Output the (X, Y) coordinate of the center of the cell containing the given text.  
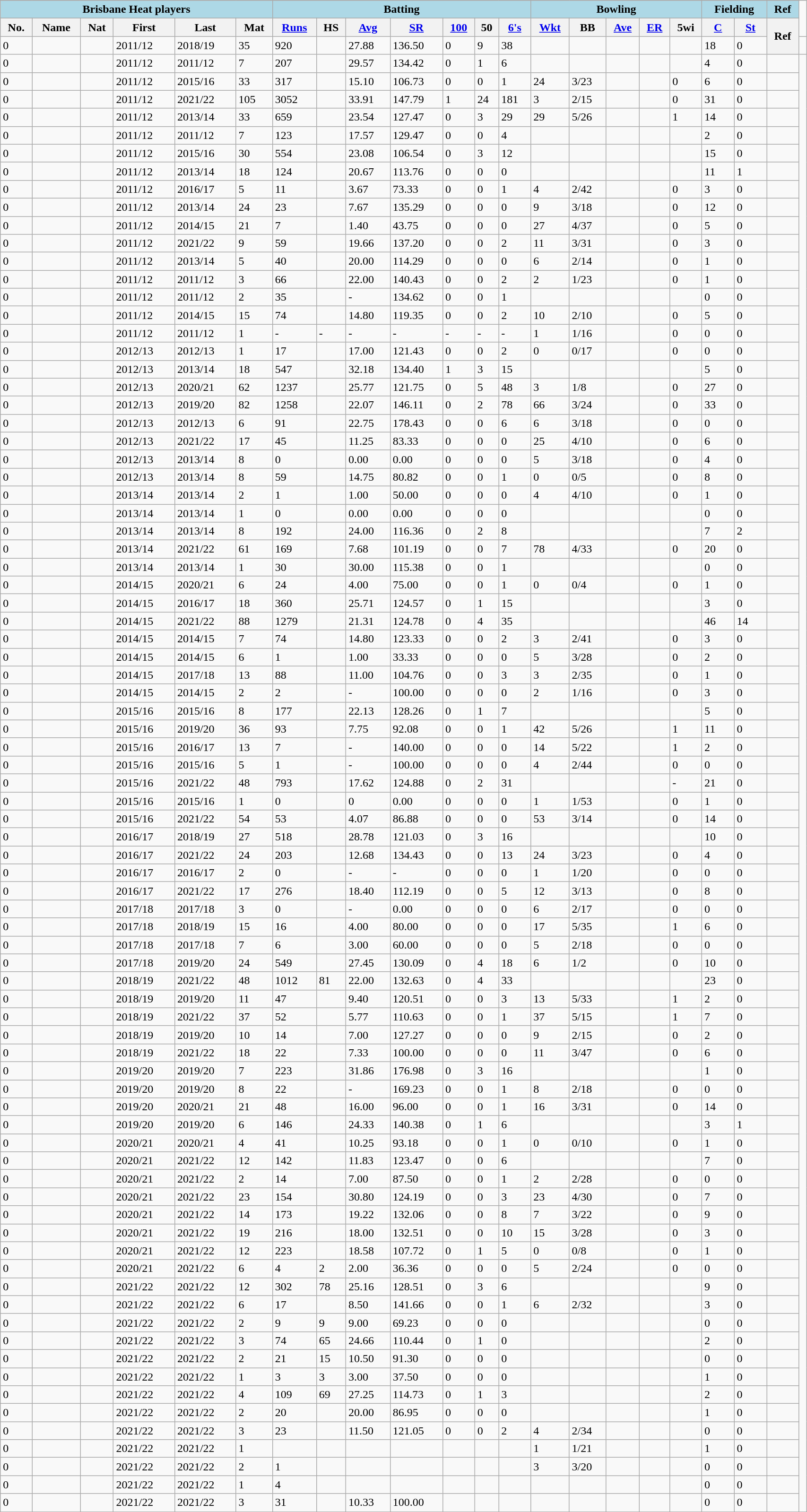
141.66 (416, 1305)
SR (416, 27)
130.09 (416, 963)
554 (294, 153)
3/22 (588, 1215)
25.71 (368, 603)
0/5 (588, 477)
123.47 (416, 1161)
61 (254, 549)
177 (294, 711)
124.88 (416, 783)
18.00 (368, 1233)
36.36 (416, 1269)
19 (254, 1233)
86.95 (416, 1413)
2/32 (588, 1305)
1.40 (368, 226)
793 (294, 783)
114.29 (416, 261)
Last (205, 27)
91.30 (416, 1359)
3/24 (588, 405)
7.68 (368, 549)
32.18 (368, 369)
3.67 (368, 189)
110.44 (416, 1341)
60.00 (416, 945)
27.25 (368, 1395)
1/23 (588, 279)
121.03 (416, 837)
5.77 (368, 1017)
19.22 (368, 1215)
15.10 (368, 81)
134.40 (416, 369)
12.68 (368, 855)
124 (294, 171)
23.08 (368, 153)
176.98 (416, 1071)
73.33 (416, 189)
2/41 (588, 639)
Bowling (616, 9)
0/4 (588, 585)
140.43 (416, 279)
146 (294, 1125)
87.50 (416, 1179)
0/8 (588, 1251)
11.25 (368, 441)
112.19 (416, 891)
116.36 (416, 531)
106.54 (416, 153)
135.29 (416, 207)
11.83 (368, 1161)
23.54 (368, 117)
2/42 (588, 189)
1/2 (588, 963)
27.88 (368, 45)
46 (719, 621)
147.79 (416, 99)
16.00 (368, 1107)
5wi (686, 27)
5/35 (588, 927)
4.07 (368, 819)
146.11 (416, 405)
Fielding (735, 9)
BB (588, 27)
75.00 (416, 585)
127.27 (416, 1035)
124.57 (416, 603)
ER (655, 27)
134.42 (416, 63)
140.38 (416, 1125)
25.16 (368, 1287)
93.18 (416, 1143)
110.63 (416, 1017)
120.51 (416, 999)
5/33 (588, 999)
First (144, 27)
27.45 (368, 963)
Nat (97, 27)
11.50 (368, 1431)
317 (294, 81)
2/17 (588, 909)
123 (294, 135)
276 (294, 891)
24.00 (368, 531)
81 (331, 981)
HS (331, 27)
22.13 (368, 711)
1258 (294, 405)
14.75 (368, 477)
216 (294, 1233)
121.05 (416, 1431)
124.78 (416, 621)
9.40 (368, 999)
82 (254, 405)
17.00 (368, 351)
1279 (294, 621)
80.82 (416, 477)
1/8 (588, 387)
22.07 (368, 405)
121.75 (416, 387)
31.86 (368, 1071)
127.47 (416, 117)
50 (487, 27)
3052 (294, 99)
93 (294, 729)
62 (254, 387)
2/24 (588, 1269)
2/14 (588, 261)
54 (254, 819)
17.57 (368, 135)
Batting (401, 9)
4/30 (588, 1197)
19.66 (368, 243)
4/37 (588, 226)
104.76 (416, 675)
45 (294, 441)
920 (294, 45)
Brisbane Heat players (137, 9)
181 (515, 99)
100 (459, 27)
41 (294, 1143)
Ave (623, 27)
50.00 (416, 495)
134.43 (416, 855)
2/34 (588, 1431)
134.62 (416, 297)
142 (294, 1161)
33.91 (368, 99)
547 (294, 369)
C (719, 27)
136.50 (416, 45)
132.63 (416, 981)
37.50 (416, 1377)
91 (294, 423)
113.76 (416, 171)
28.78 (368, 837)
8.50 (368, 1305)
43.75 (416, 226)
11.00 (368, 675)
92.08 (416, 729)
21.31 (368, 621)
132.51 (416, 1233)
1/21 (588, 1449)
69.23 (416, 1323)
129.47 (416, 135)
65 (331, 1341)
1/20 (588, 873)
24.66 (368, 1341)
No. (16, 27)
549 (294, 963)
518 (294, 837)
1/53 (588, 801)
192 (294, 531)
80.00 (416, 927)
47 (294, 999)
2/44 (588, 765)
3/14 (588, 819)
4/33 (588, 549)
169 (294, 549)
140.00 (416, 747)
5/15 (588, 1017)
83.33 (416, 441)
203 (294, 855)
30.00 (368, 567)
114.73 (416, 1395)
40 (294, 261)
96.00 (416, 1107)
2/35 (588, 675)
107.72 (416, 1251)
30.80 (368, 1197)
29.57 (368, 63)
9.00 (368, 1323)
1237 (294, 387)
6's (515, 27)
25 (550, 441)
5/22 (588, 747)
St (751, 27)
18.40 (368, 891)
124.19 (416, 1197)
86.88 (416, 819)
Wkt (550, 27)
10.25 (368, 1143)
69 (331, 1395)
360 (294, 603)
18.58 (368, 1251)
109 (294, 1395)
128.26 (416, 711)
137.20 (416, 243)
7.75 (368, 729)
22.75 (368, 423)
42 (550, 729)
128.51 (416, 1287)
123.33 (416, 639)
25.77 (368, 387)
Mat (254, 27)
106.73 (416, 81)
17.62 (368, 783)
659 (294, 117)
302 (294, 1287)
10.50 (368, 1359)
132.06 (416, 1215)
7.67 (368, 207)
101.19 (416, 549)
3/47 (588, 1053)
2/10 (588, 315)
3/20 (588, 1467)
10.33 (368, 1503)
173 (294, 1215)
2/28 (588, 1179)
169.23 (416, 1089)
154 (294, 1197)
0/10 (588, 1143)
178.43 (416, 423)
Name (56, 27)
33.33 (416, 657)
207 (294, 63)
1012 (294, 981)
119.35 (416, 315)
3/13 (588, 891)
7.33 (368, 1053)
Runs (294, 27)
20.67 (368, 171)
2.00 (368, 1269)
0/17 (588, 351)
Avg (368, 27)
115.38 (416, 567)
121.43 (416, 351)
105 (254, 99)
36 (254, 729)
38 (515, 45)
52 (294, 1017)
24.33 (368, 1125)
Output the [X, Y] coordinate of the center of the cell containing the given text.  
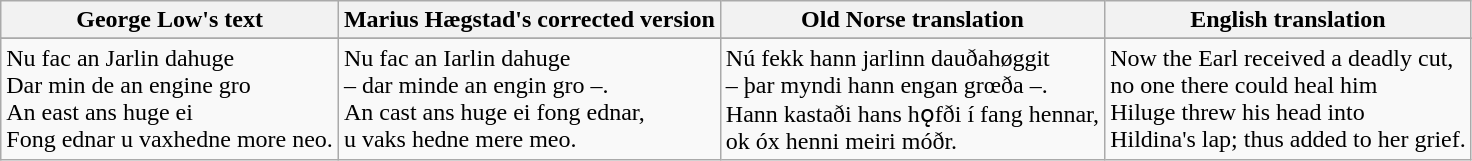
+ + + + +
*TO DO*: Copy the records word for word, from the line containing "141.66 (416, 1305)" through the line containing "793 (294, 783)".

*REPLY TO THE EXERCISE*:
141.66 (416, 1305)
SR (416, 27)
130.09 (416, 963)
554 (294, 153)
3/22 (588, 1215)
25.71 (368, 603)
0/5 (588, 477)
123.47 (416, 1161)
61 (254, 549)
177 (294, 711)
124.88 (416, 783)
18.00 (368, 1233)
36.36 (416, 1269)
19 (254, 1233)
86.95 (416, 1413)
2/32 (588, 1305)
1.40 (368, 226)
793 (294, 783)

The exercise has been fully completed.